EXERCISE OBJECTIVE >> Leave the images aside and output every entry exactly.

-- EXTRACTED DATA follows --

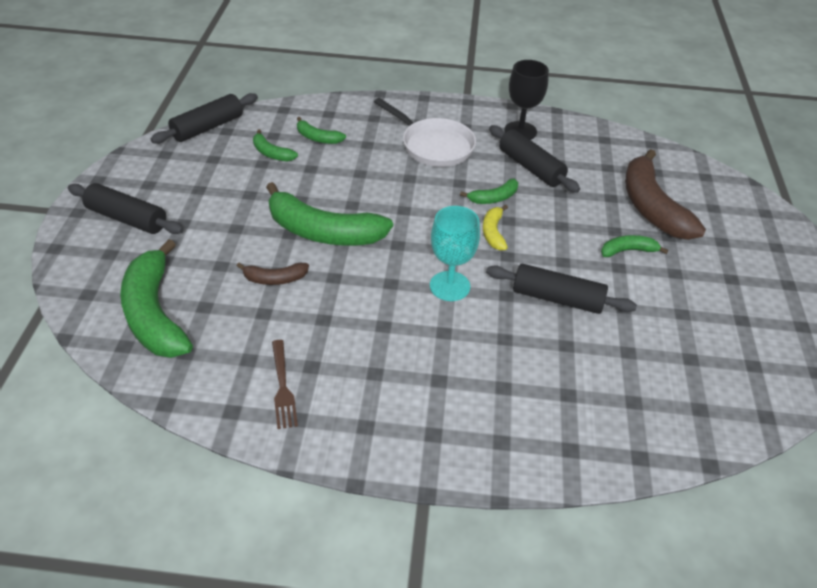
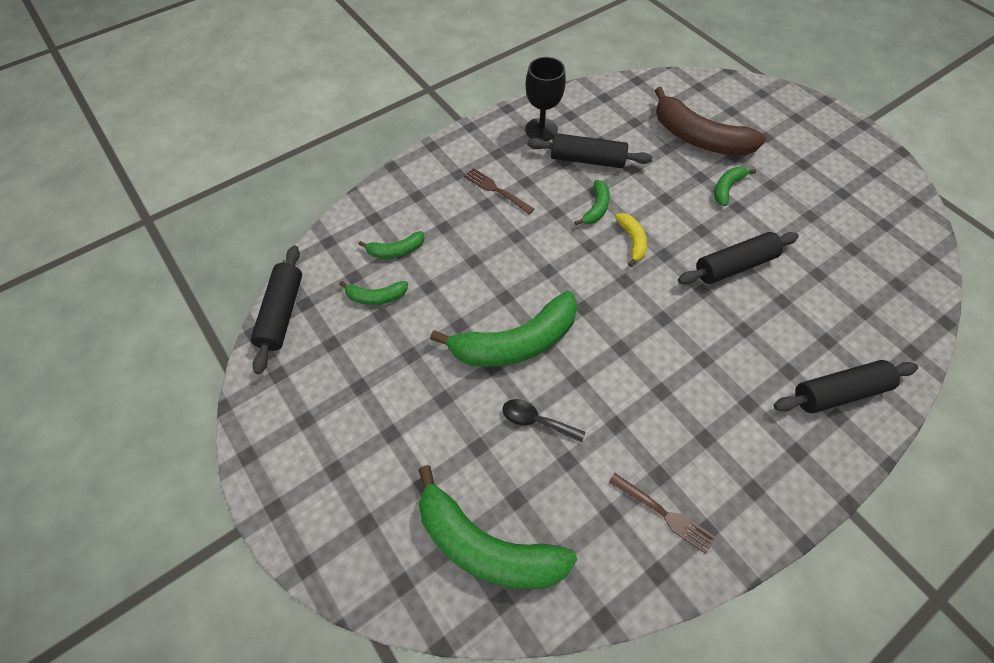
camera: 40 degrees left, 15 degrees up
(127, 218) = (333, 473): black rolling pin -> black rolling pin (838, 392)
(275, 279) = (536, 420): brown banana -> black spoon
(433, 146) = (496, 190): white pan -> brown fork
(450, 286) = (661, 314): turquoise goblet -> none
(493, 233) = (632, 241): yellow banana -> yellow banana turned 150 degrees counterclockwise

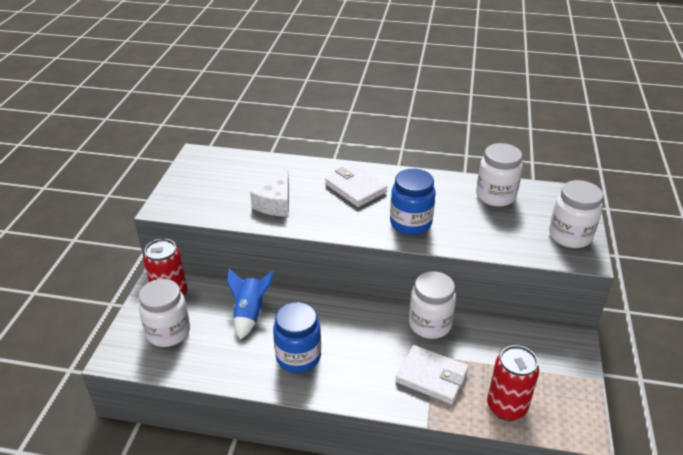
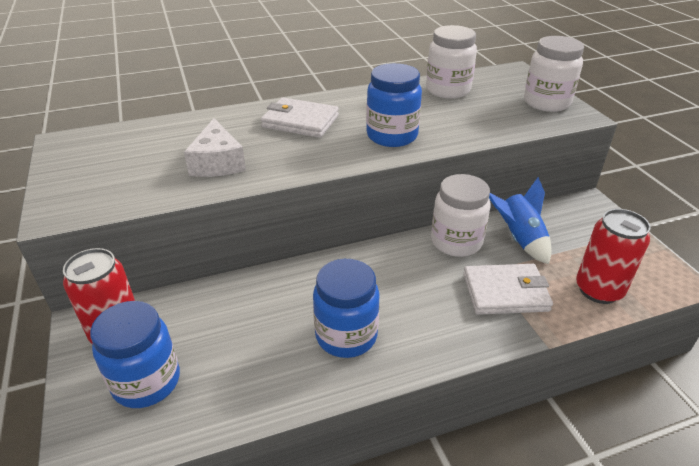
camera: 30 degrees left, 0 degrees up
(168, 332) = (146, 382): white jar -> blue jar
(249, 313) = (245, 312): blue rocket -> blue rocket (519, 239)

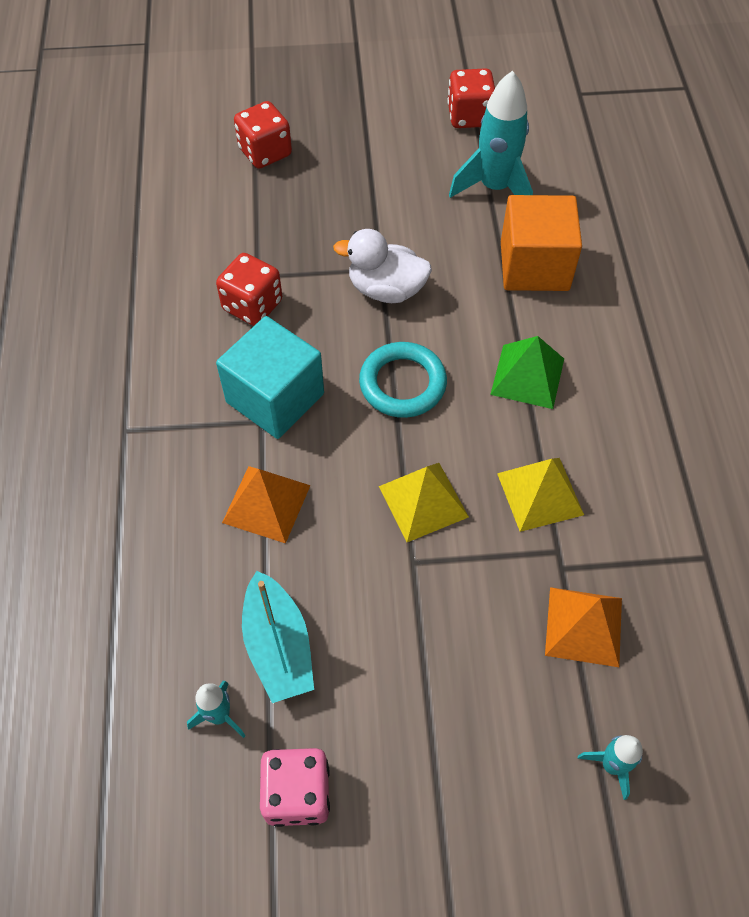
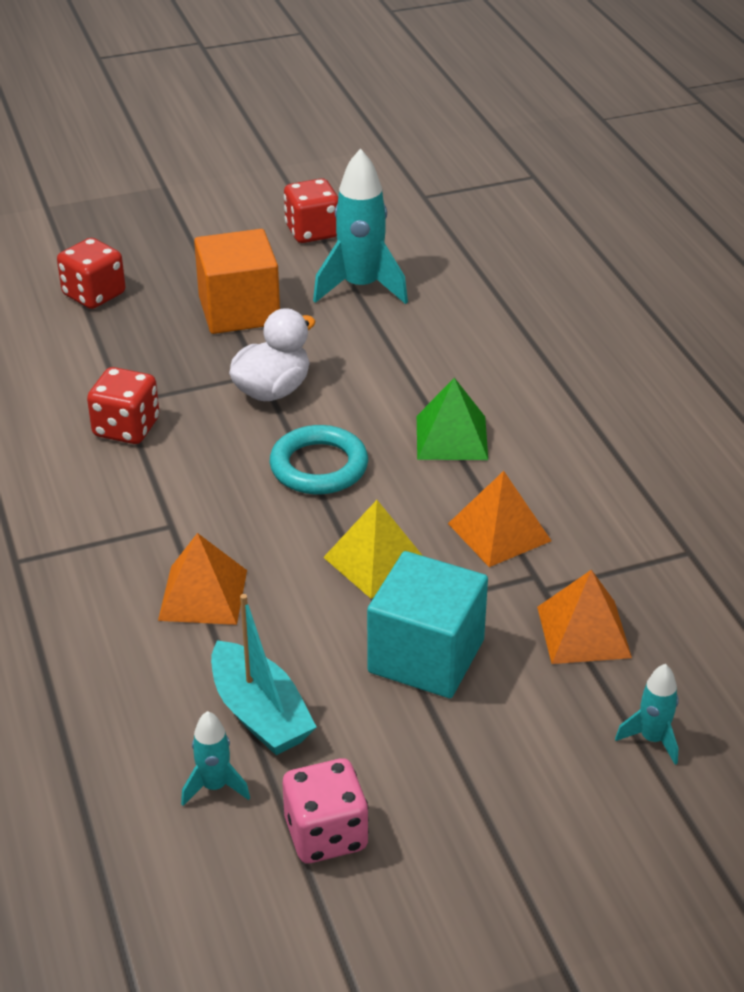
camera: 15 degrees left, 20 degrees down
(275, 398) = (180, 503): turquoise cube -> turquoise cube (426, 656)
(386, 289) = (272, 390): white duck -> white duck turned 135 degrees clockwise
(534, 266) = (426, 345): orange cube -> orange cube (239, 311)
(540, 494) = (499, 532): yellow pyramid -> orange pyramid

-- EXTRACTED DATA concluded --

EXERCISE RESULT >>
camera: 40 degrees left, 15 degrees up
(127, 218) = (333, 473): black rolling pin -> black rolling pin (838, 392)
(275, 279) = (536, 420): brown banana -> black spoon
(433, 146) = (496, 190): white pan -> brown fork
(450, 286) = (661, 314): turquoise goblet -> none
(493, 233) = (632, 241): yellow banana -> yellow banana turned 150 degrees counterclockwise

camera: 30 degrees left, 0 degrees up
(168, 332) = (146, 382): white jar -> blue jar
(249, 313) = (245, 312): blue rocket -> blue rocket (519, 239)

camera: 15 degrees left, 20 degrees down
(275, 398) = (180, 503): turquoise cube -> turquoise cube (426, 656)
(386, 289) = (272, 390): white duck -> white duck turned 135 degrees clockwise
(534, 266) = (426, 345): orange cube -> orange cube (239, 311)
(540, 494) = (499, 532): yellow pyramid -> orange pyramid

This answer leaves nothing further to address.